══ Records shown

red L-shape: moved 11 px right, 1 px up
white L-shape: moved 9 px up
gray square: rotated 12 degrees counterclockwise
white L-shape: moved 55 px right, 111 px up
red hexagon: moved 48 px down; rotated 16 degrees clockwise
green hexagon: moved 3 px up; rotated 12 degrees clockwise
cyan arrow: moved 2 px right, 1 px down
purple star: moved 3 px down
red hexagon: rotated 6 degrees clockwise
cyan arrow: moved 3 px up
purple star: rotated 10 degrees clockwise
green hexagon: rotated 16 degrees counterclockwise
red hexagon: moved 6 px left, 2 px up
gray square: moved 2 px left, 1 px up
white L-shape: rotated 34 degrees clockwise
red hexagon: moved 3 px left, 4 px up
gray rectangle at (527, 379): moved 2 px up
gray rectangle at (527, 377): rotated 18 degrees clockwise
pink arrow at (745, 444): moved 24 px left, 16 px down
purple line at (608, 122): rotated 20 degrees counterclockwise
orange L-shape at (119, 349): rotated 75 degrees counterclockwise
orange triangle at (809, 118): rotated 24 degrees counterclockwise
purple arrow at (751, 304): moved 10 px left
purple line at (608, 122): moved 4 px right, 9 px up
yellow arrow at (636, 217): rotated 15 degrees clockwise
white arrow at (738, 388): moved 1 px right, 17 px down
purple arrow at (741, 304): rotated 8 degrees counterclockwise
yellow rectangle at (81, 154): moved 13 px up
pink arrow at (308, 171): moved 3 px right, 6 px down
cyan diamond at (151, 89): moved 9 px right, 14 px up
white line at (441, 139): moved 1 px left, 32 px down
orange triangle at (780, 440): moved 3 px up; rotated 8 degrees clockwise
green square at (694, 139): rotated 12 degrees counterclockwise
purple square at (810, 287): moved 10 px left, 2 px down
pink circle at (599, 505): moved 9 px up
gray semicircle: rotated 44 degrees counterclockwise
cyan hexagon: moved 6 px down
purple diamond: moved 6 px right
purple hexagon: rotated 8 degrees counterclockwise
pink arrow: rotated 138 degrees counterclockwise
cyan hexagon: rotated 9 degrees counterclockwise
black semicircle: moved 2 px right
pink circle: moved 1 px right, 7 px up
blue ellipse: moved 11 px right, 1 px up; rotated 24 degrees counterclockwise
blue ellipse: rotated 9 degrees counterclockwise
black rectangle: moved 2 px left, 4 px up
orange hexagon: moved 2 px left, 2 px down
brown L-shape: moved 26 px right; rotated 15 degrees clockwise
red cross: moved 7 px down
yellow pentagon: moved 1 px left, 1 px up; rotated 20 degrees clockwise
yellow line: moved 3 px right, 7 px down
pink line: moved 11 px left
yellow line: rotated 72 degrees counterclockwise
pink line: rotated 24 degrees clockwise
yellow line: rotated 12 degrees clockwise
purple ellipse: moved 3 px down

════

Reproduce every line of the data above verbatim, in its original order.

red L-shape: moved 11 px right, 1 px up
white L-shape: moved 9 px up
gray square: rotated 12 degrees counterclockwise
white L-shape: moved 55 px right, 111 px up
red hexagon: moved 48 px down; rotated 16 degrees clockwise
green hexagon: moved 3 px up; rotated 12 degrees clockwise
cyan arrow: moved 2 px right, 1 px down
purple star: moved 3 px down
red hexagon: rotated 6 degrees clockwise
cyan arrow: moved 3 px up
purple star: rotated 10 degrees clockwise
green hexagon: rotated 16 degrees counterclockwise
red hexagon: moved 6 px left, 2 px up
gray square: moved 2 px left, 1 px up
white L-shape: rotated 34 degrees clockwise
red hexagon: moved 3 px left, 4 px up
gray rectangle at (527, 379): moved 2 px up
gray rectangle at (527, 377): rotated 18 degrees clockwise
pink arrow at (745, 444): moved 24 px left, 16 px down
purple line at (608, 122): rotated 20 degrees counterclockwise
orange L-shape at (119, 349): rotated 75 degrees counterclockwise
orange triangle at (809, 118): rotated 24 degrees counterclockwise
purple arrow at (751, 304): moved 10 px left
purple line at (608, 122): moved 4 px right, 9 px up
yellow arrow at (636, 217): rotated 15 degrees clockwise
white arrow at (738, 388): moved 1 px right, 17 px down
purple arrow at (741, 304): rotated 8 degrees counterclockwise
yellow rectangle at (81, 154): moved 13 px up
pink arrow at (308, 171): moved 3 px right, 6 px down
cyan diamond at (151, 89): moved 9 px right, 14 px up
white line at (441, 139): moved 1 px left, 32 px down
orange triangle at (780, 440): moved 3 px up; rotated 8 degrees clockwise
green square at (694, 139): rotated 12 degrees counterclockwise
purple square at (810, 287): moved 10 px left, 2 px down
pink circle at (599, 505): moved 9 px up
gray semicircle: rotated 44 degrees counterclockwise
cyan hexagon: moved 6 px down
purple diamond: moved 6 px right
purple hexagon: rotated 8 degrees counterclockwise
pink arrow: rotated 138 degrees counterclockwise
cyan hexagon: rotated 9 degrees counterclockwise
black semicircle: moved 2 px right
pink circle: moved 1 px right, 7 px up
blue ellipse: moved 11 px right, 1 px up; rotated 24 degrees counterclockwise
blue ellipse: rotated 9 degrees counterclockwise
black rectangle: moved 2 px left, 4 px up
orange hexagon: moved 2 px left, 2 px down
brown L-shape: moved 26 px right; rotated 15 degrees clockwise
red cross: moved 7 px down
yellow pentagon: moved 1 px left, 1 px up; rotated 20 degrees clockwise
yellow line: moved 3 px right, 7 px down
pink line: moved 11 px left
yellow line: rotated 72 degrees counterclockwise
pink line: rotated 24 degrees clockwise
yellow line: rotated 12 degrees clockwise
purple ellipse: moved 3 px down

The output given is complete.